- **Exercise**
Look through the records below and copy each line that includes the word "minus".

- **The records**
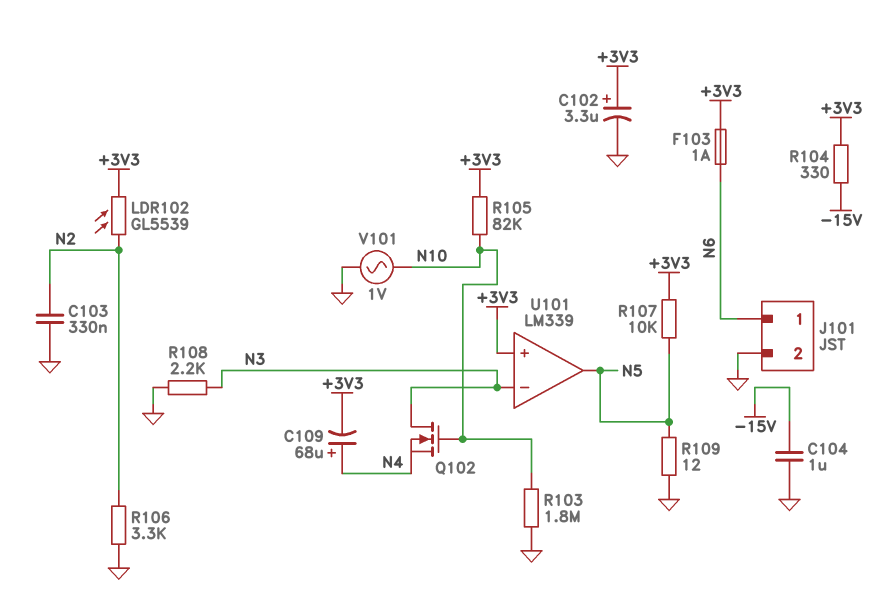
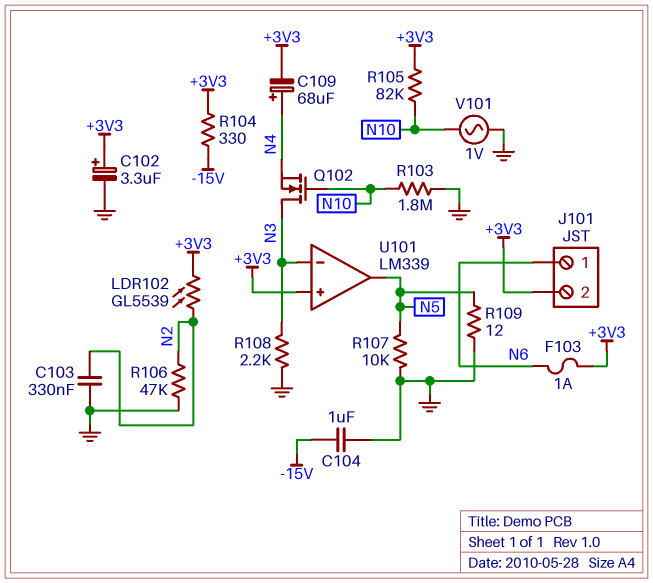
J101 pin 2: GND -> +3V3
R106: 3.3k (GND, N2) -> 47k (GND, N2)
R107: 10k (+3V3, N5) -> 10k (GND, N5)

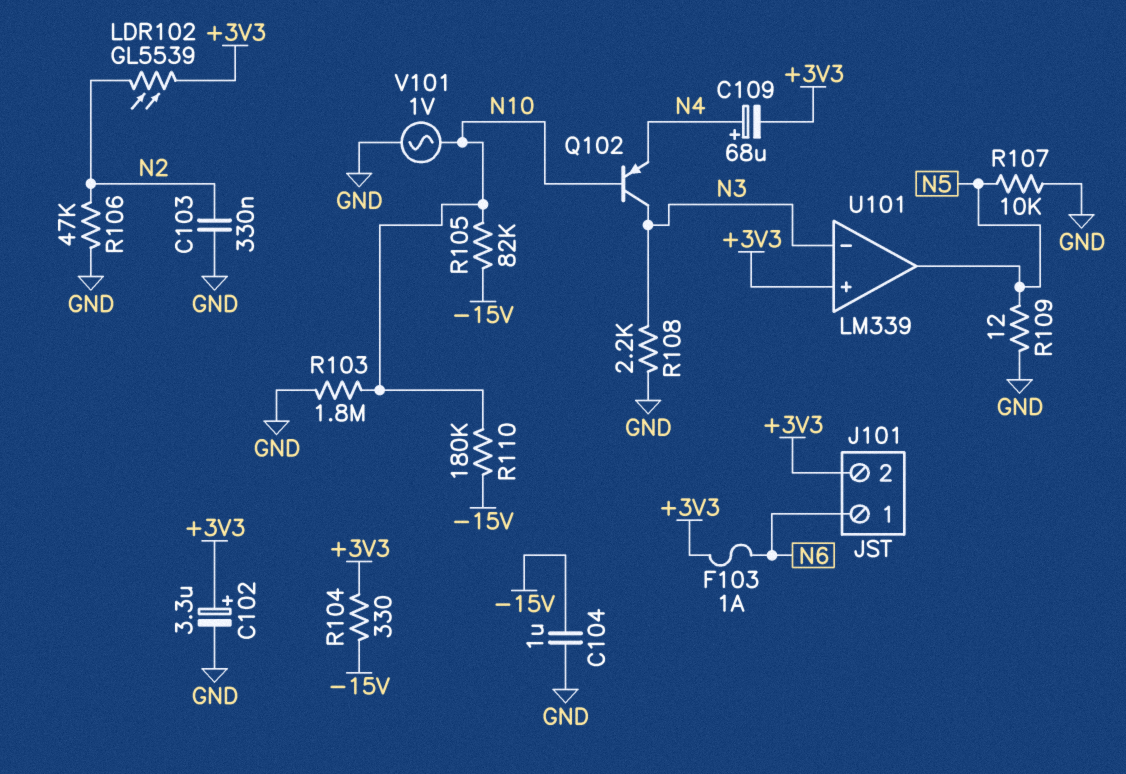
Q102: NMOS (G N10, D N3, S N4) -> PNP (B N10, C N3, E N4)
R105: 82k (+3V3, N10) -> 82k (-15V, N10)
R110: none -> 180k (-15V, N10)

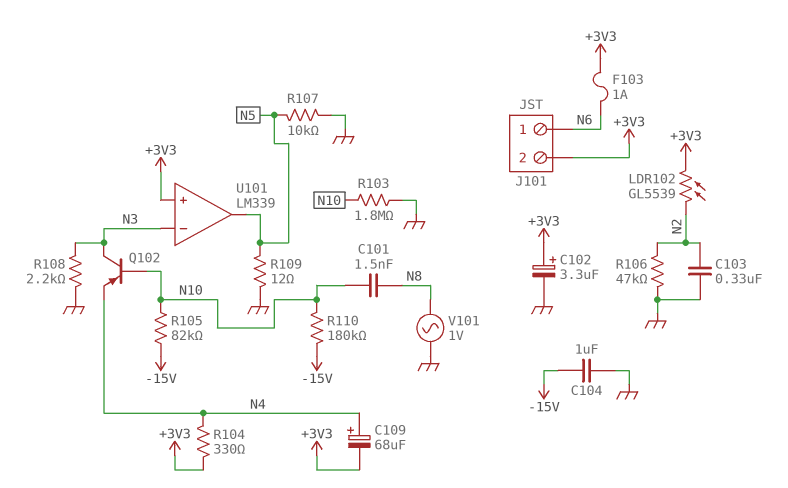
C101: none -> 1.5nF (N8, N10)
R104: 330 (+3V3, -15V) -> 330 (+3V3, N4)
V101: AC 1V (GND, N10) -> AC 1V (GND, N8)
---
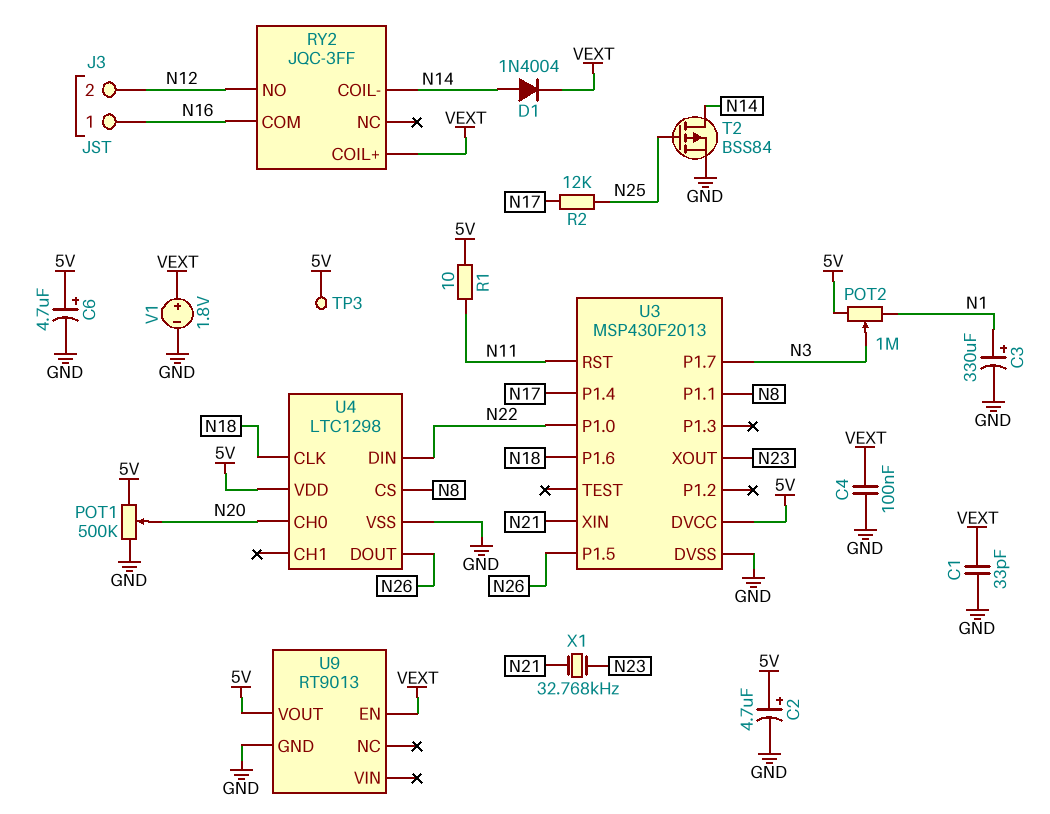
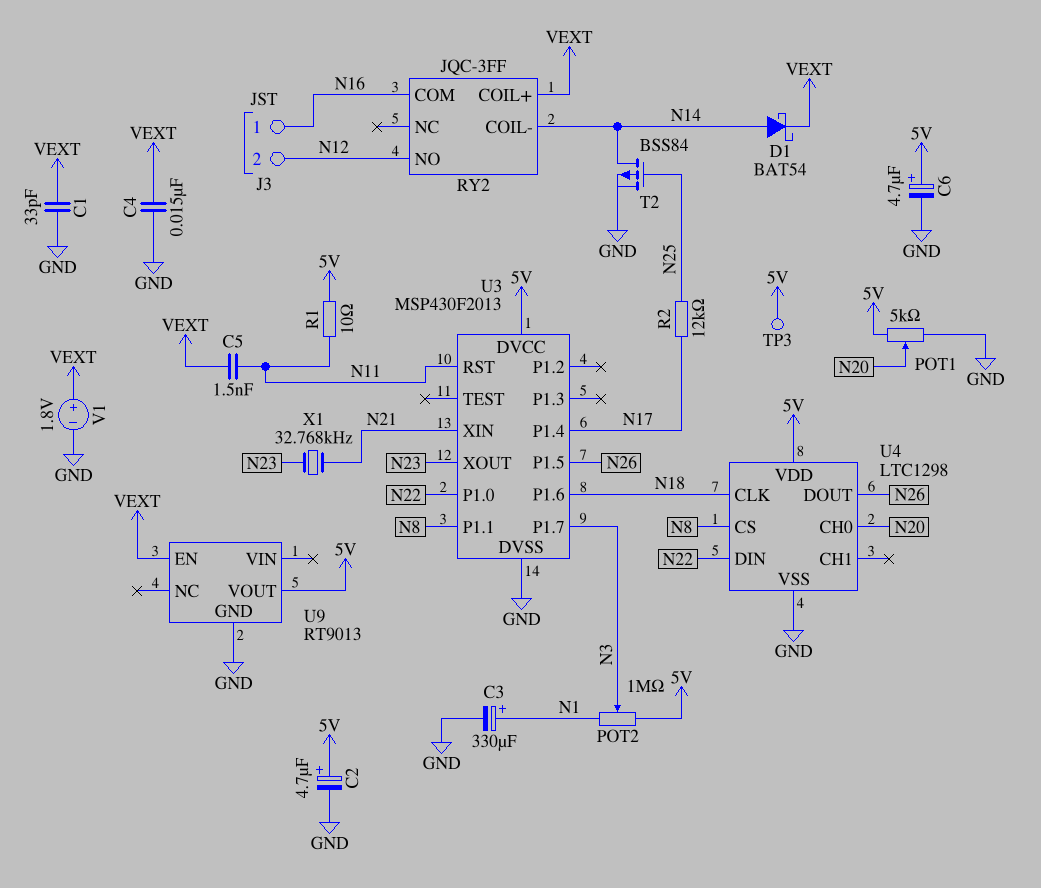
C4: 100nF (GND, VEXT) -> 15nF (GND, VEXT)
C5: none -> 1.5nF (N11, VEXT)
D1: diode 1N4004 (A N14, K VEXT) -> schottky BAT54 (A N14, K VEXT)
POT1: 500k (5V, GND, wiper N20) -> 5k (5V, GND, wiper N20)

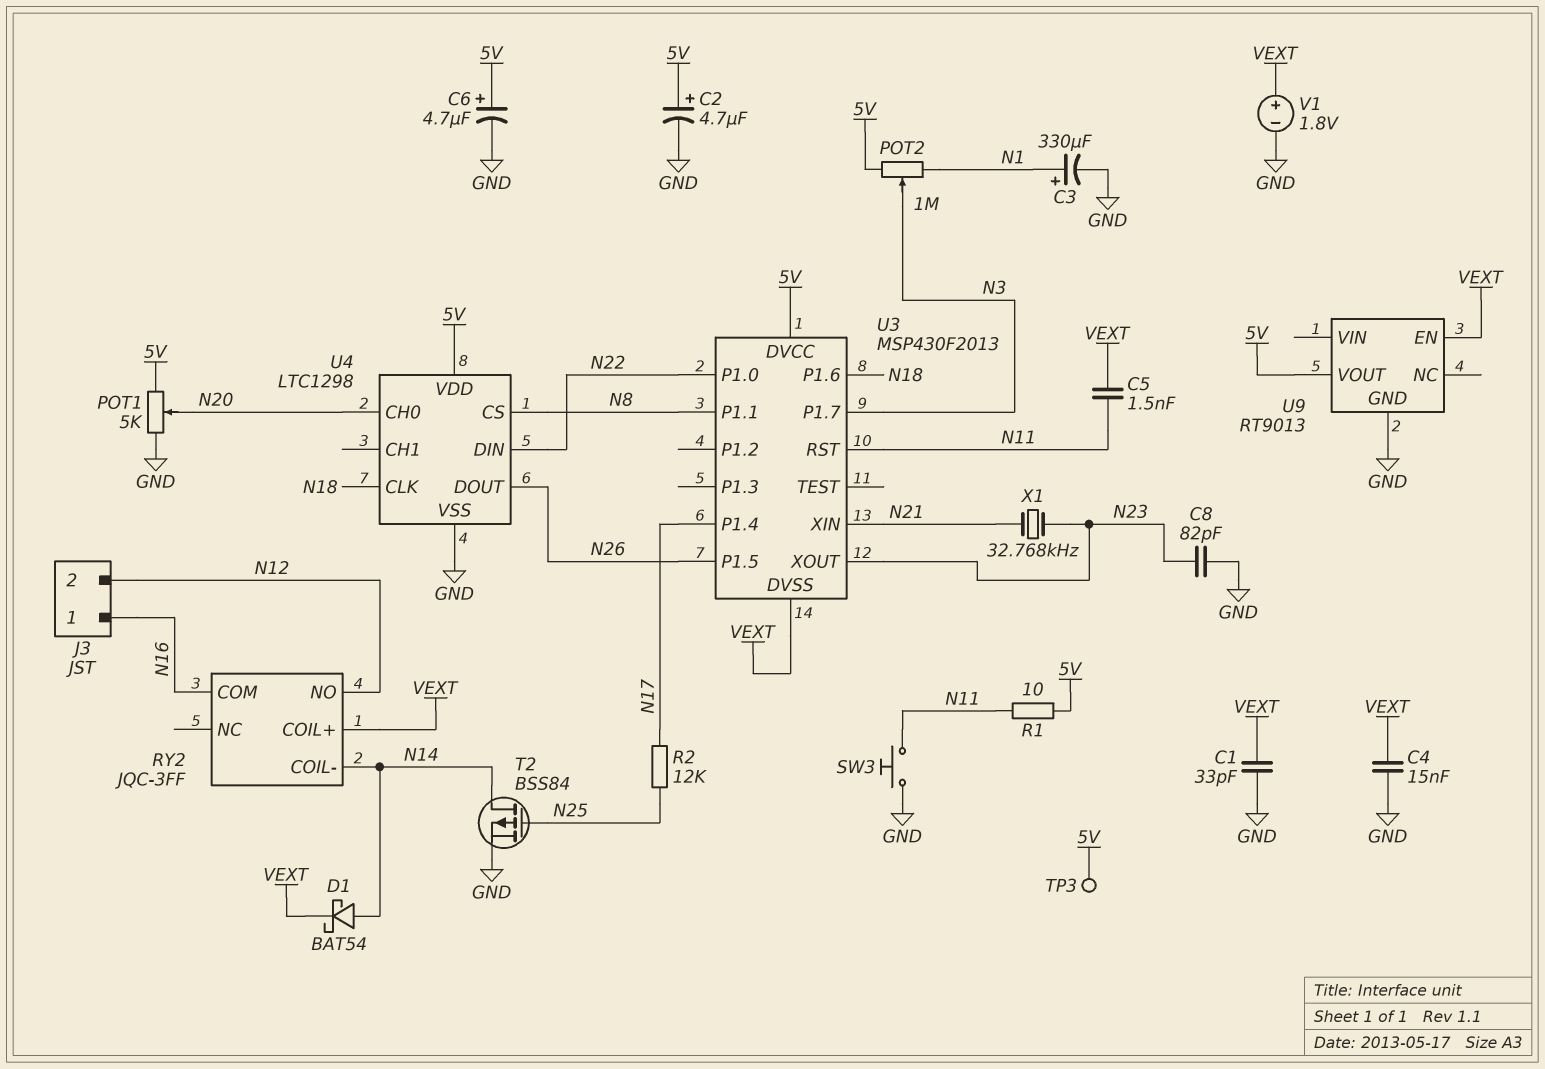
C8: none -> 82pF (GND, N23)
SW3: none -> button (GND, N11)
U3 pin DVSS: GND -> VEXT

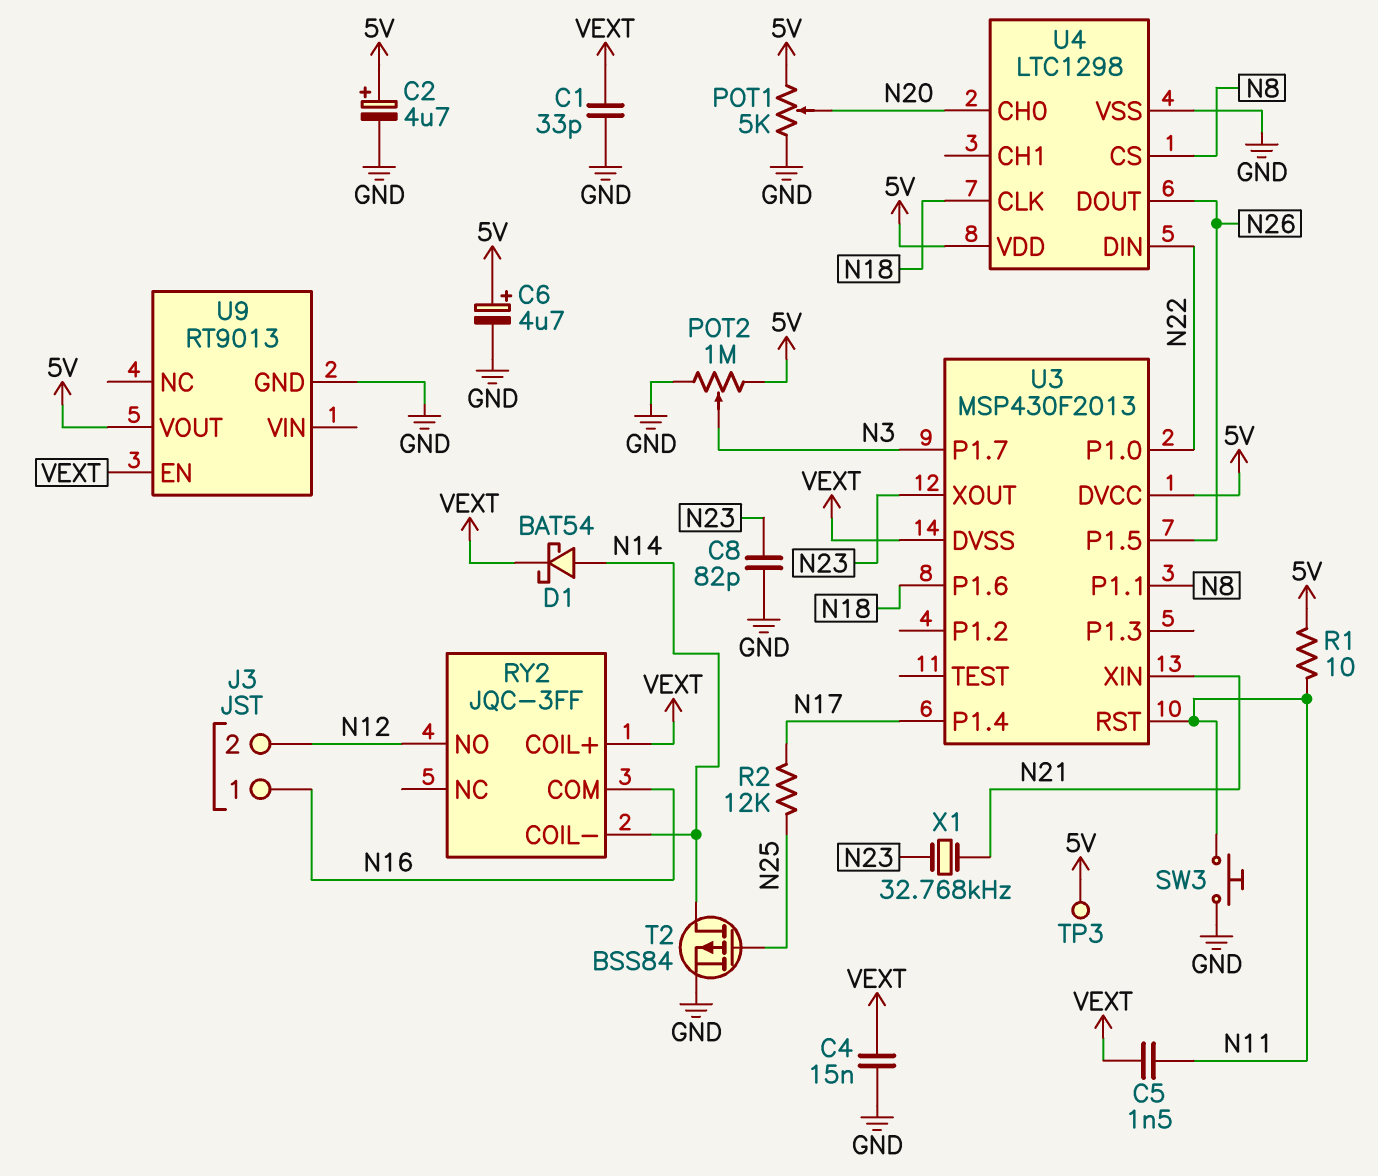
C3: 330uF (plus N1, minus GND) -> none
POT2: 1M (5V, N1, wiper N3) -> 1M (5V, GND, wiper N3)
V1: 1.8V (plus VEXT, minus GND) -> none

- **Exercise response**
C3: 330uF (plus N1, minus GND) -> none
V1: 1.8V (plus VEXT, minus GND) -> none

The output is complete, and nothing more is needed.